___ Given information ___
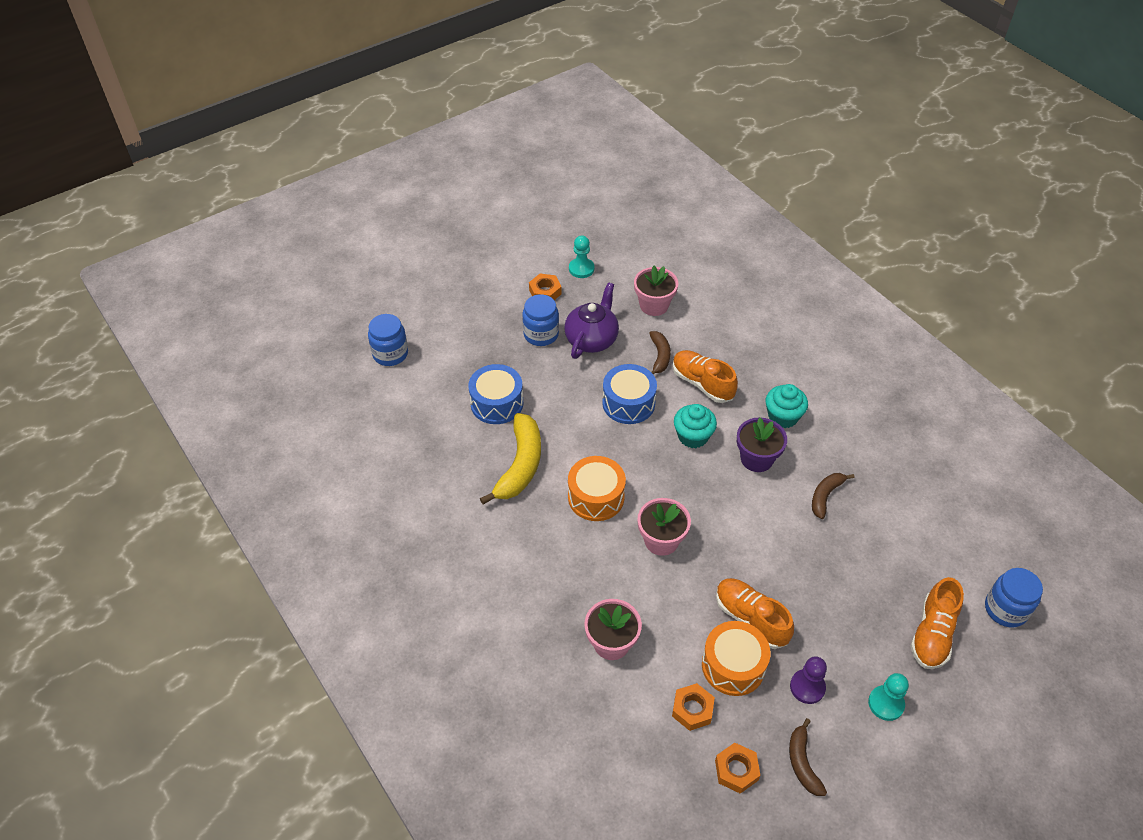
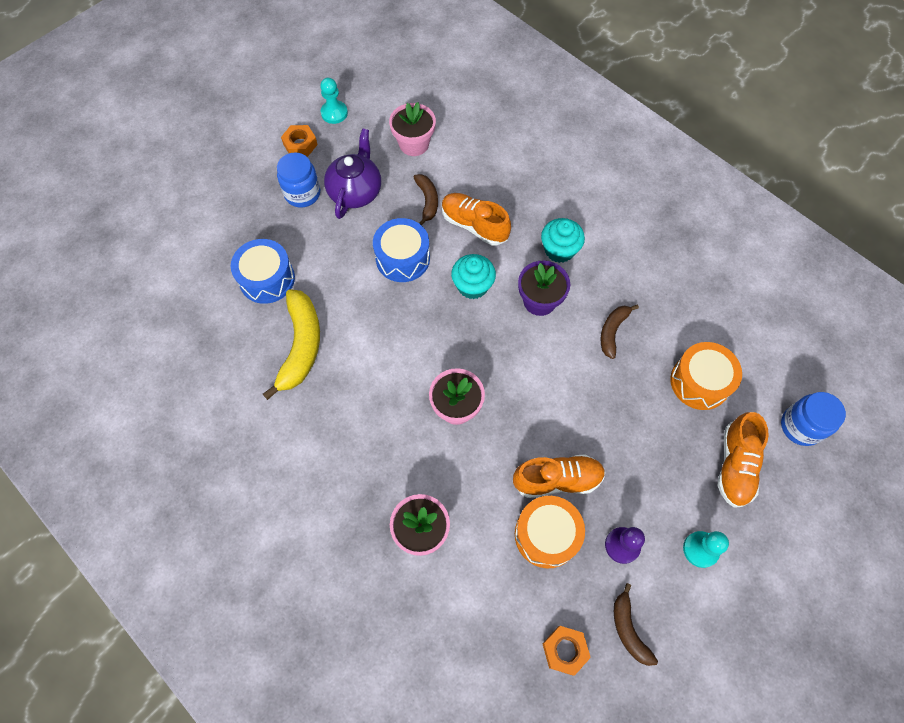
camera: 10 degrees left, 15 degrees up
(390, 354) = (147, 239): blue jar -> none
(596, 497) = (383, 370): orange drum -> orange drum (699, 382)
(692, 709) = (512, 591): orange nut -> none
(751, 619) = (557, 480): orange shoe -> orange shoe turned 135 degrees clockwise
___
Task brief
All of the records should be output exactly as they stand, with pictures omitted.

Written answer
camera: 10 degrees left, 15 degrees up
(390, 354) = (147, 239): blue jar -> none
(596, 497) = (383, 370): orange drum -> orange drum (699, 382)
(692, 709) = (512, 591): orange nut -> none
(751, 619) = (557, 480): orange shoe -> orange shoe turned 135 degrees clockwise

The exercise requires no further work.